Prompt: Do not include the pictures; repeat the rest of the data exactly.

Dataset excerpt:
━━━━━━━━

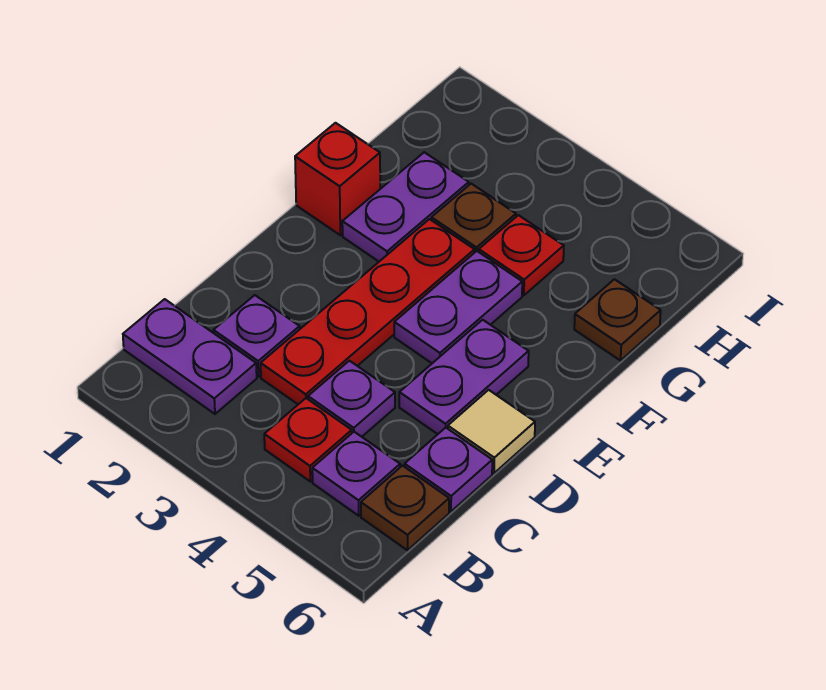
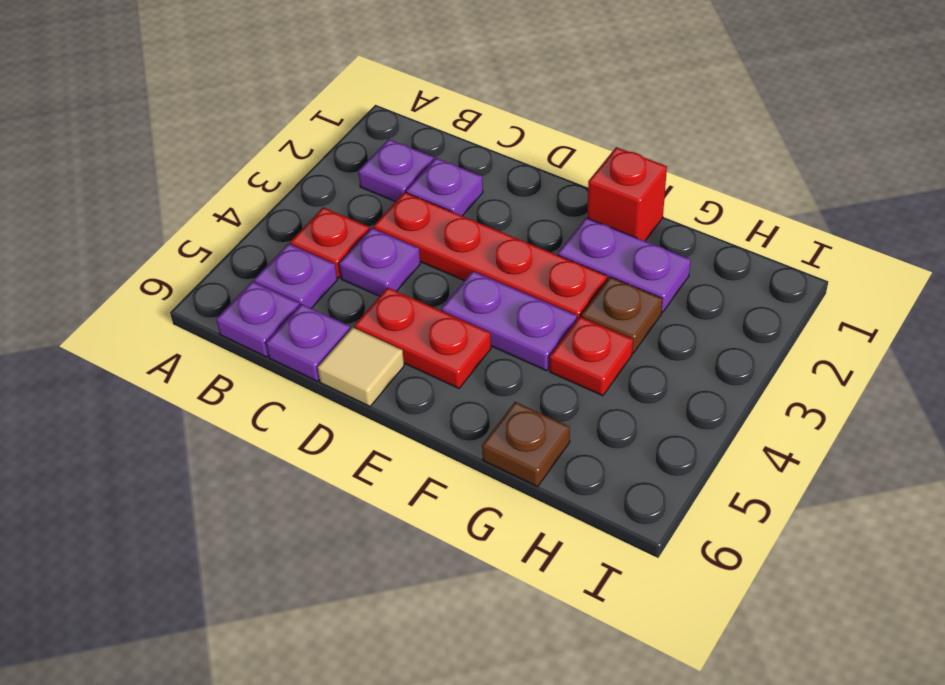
purple plate B1:B2 level 1 -> purple plate B2 level 1
brown plate B6 level 1 -> purple plate B6 level 1
purple plate D5:E5 level 1 -> red plate D5:E5 level 1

━━━━━━━━

Task response:
purple plate B1:B2 level 1 -> purple plate B2 level 1
brown plate B6 level 1 -> purple plate B6 level 1
purple plate D5:E5 level 1 -> red plate D5:E5 level 1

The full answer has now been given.